(Records drawn from a dataset)
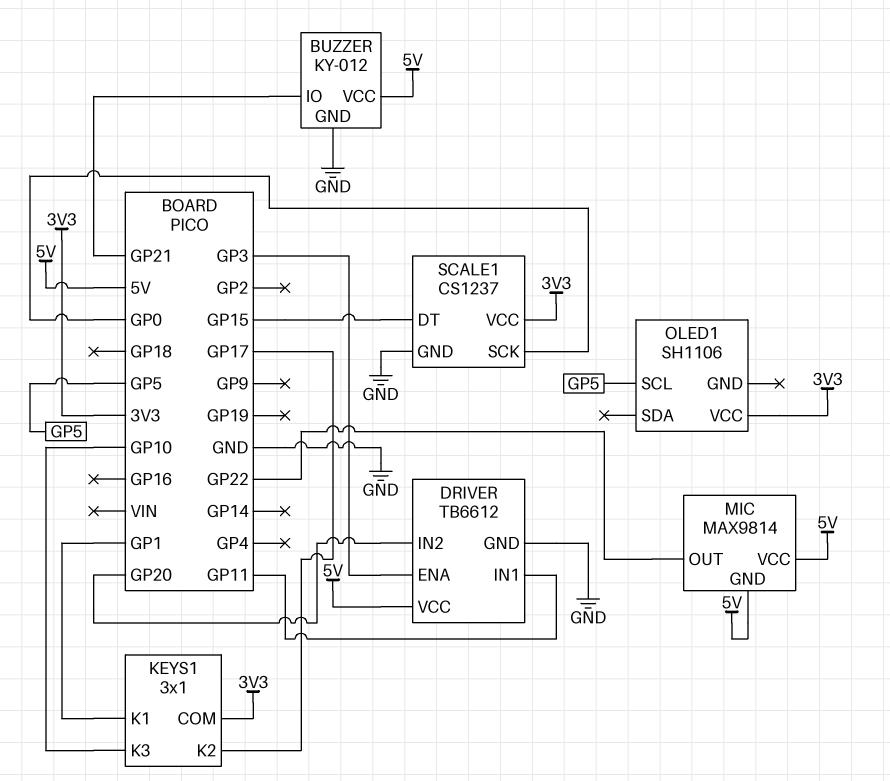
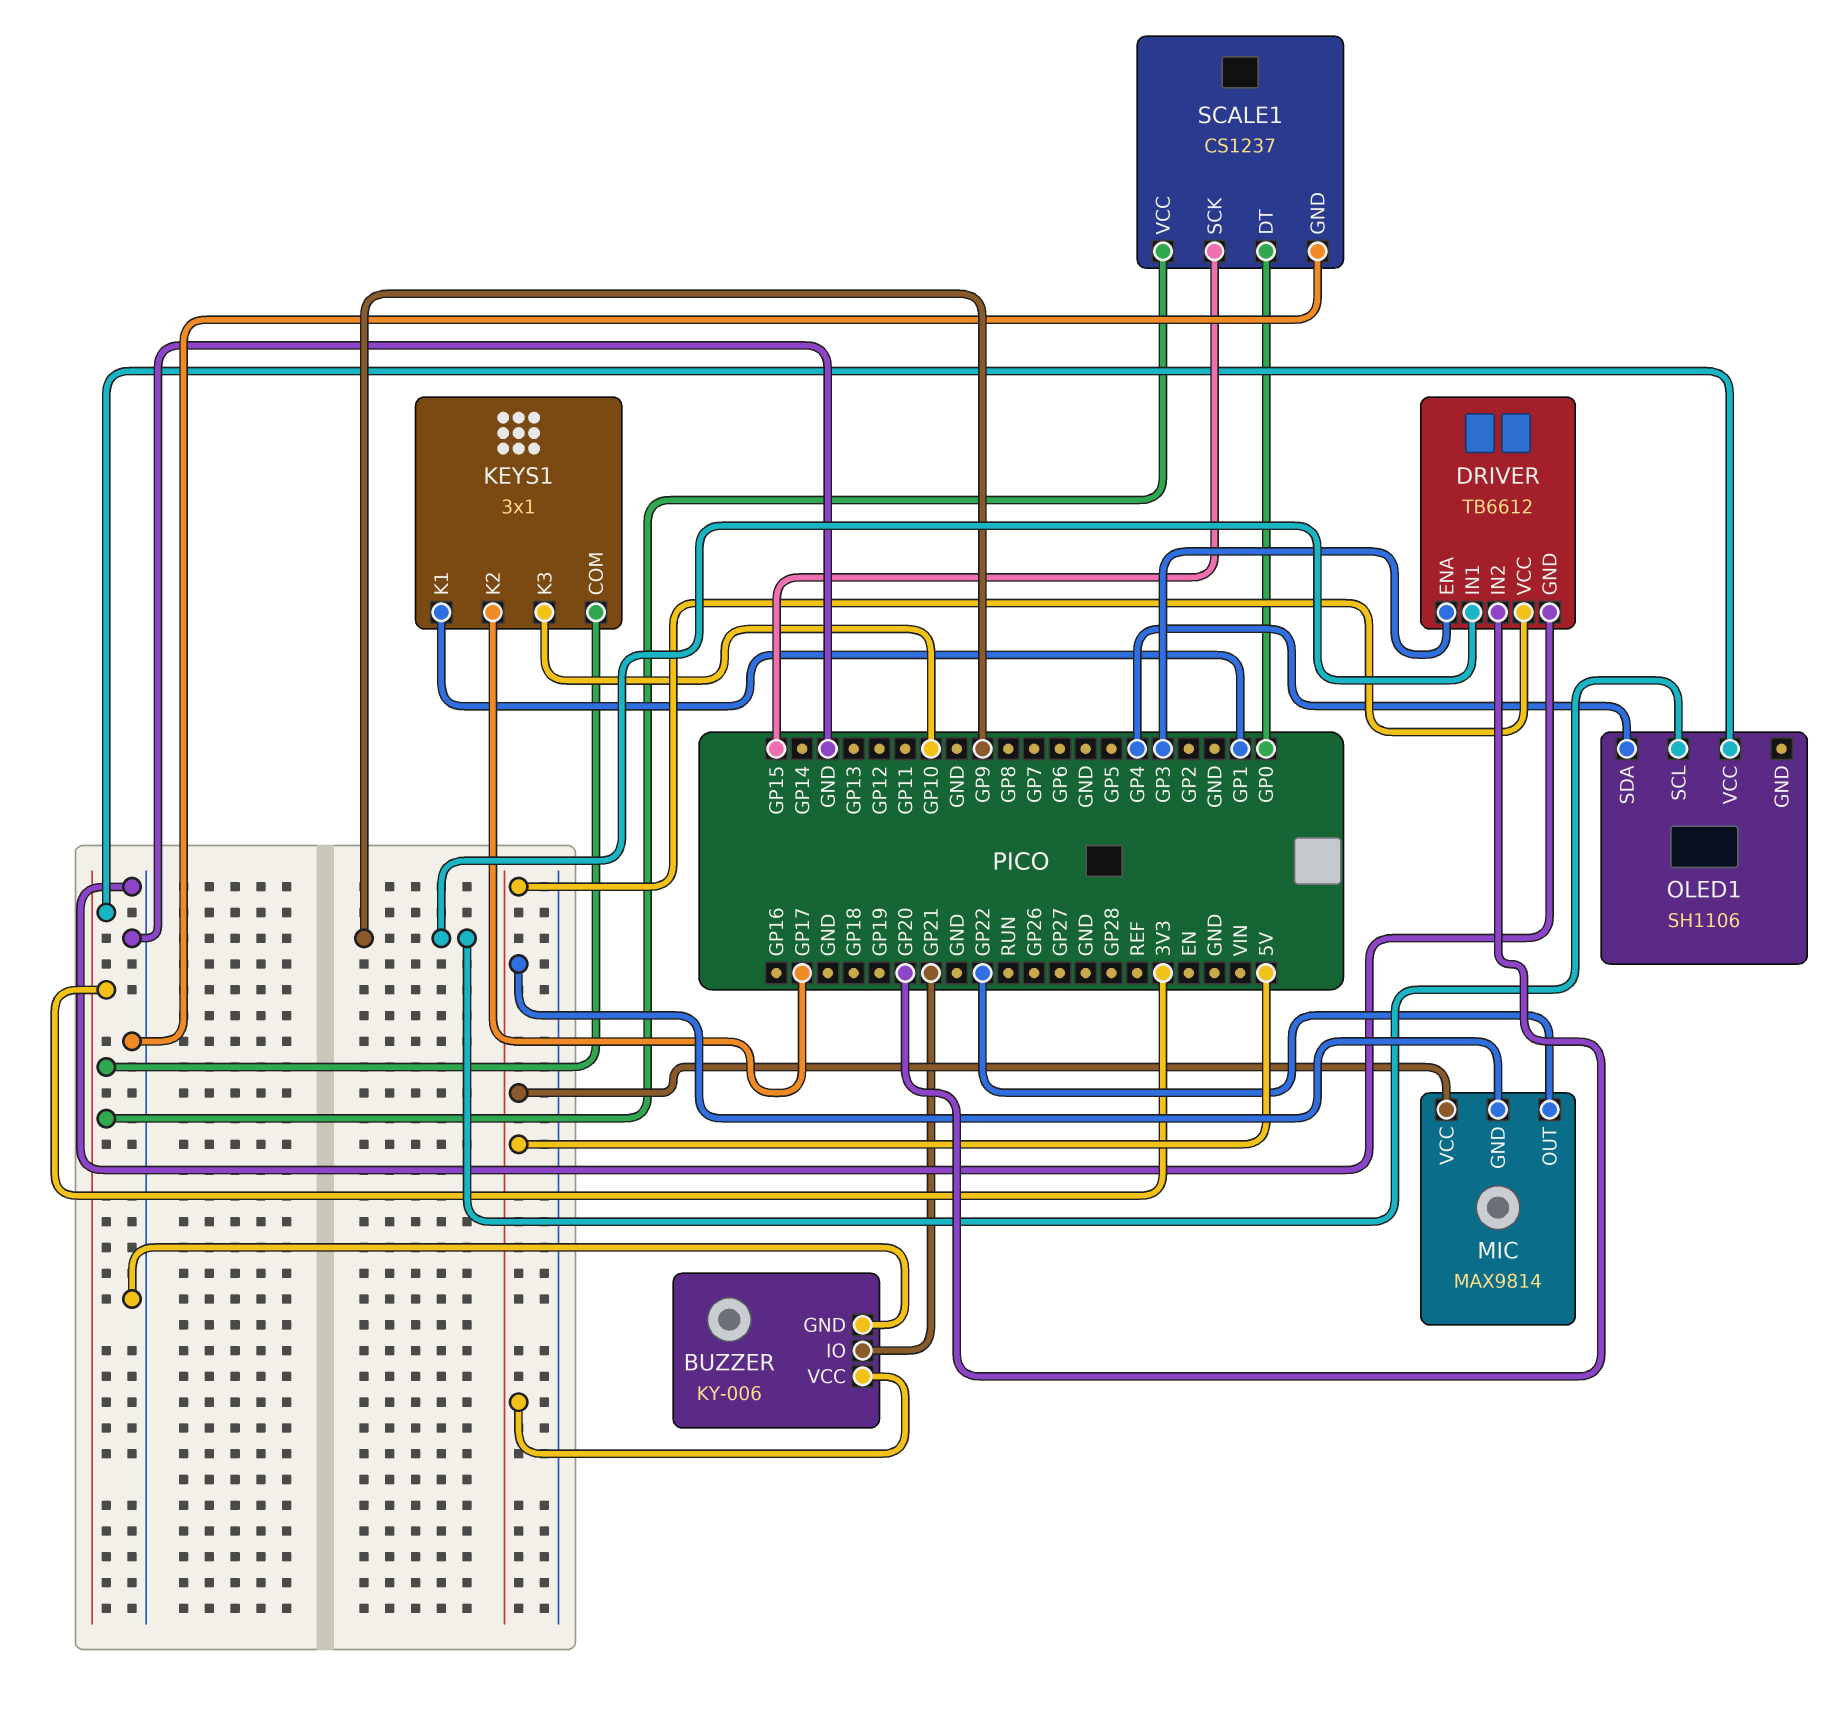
BUZZER: KY-012 -> KY-006
DRIVER pin IN1: GP11 -> GP9
OLED1 pin SCL: GP5 -> GP9
OLED1 pin SDA: none -> GP4
SCALE1 pin DT: GP15 -> GP0
SCALE1 pin SCK: GP0 -> GP15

- DIRECTIONS -
Repeat the data above word for word, without pictures.

- RESULT OF THIS TASK -
BUZZER: KY-012 -> KY-006
DRIVER pin IN1: GP11 -> GP9
OLED1 pin SCL: GP5 -> GP9
OLED1 pin SDA: none -> GP4
SCALE1 pin DT: GP15 -> GP0
SCALE1 pin SCK: GP0 -> GP15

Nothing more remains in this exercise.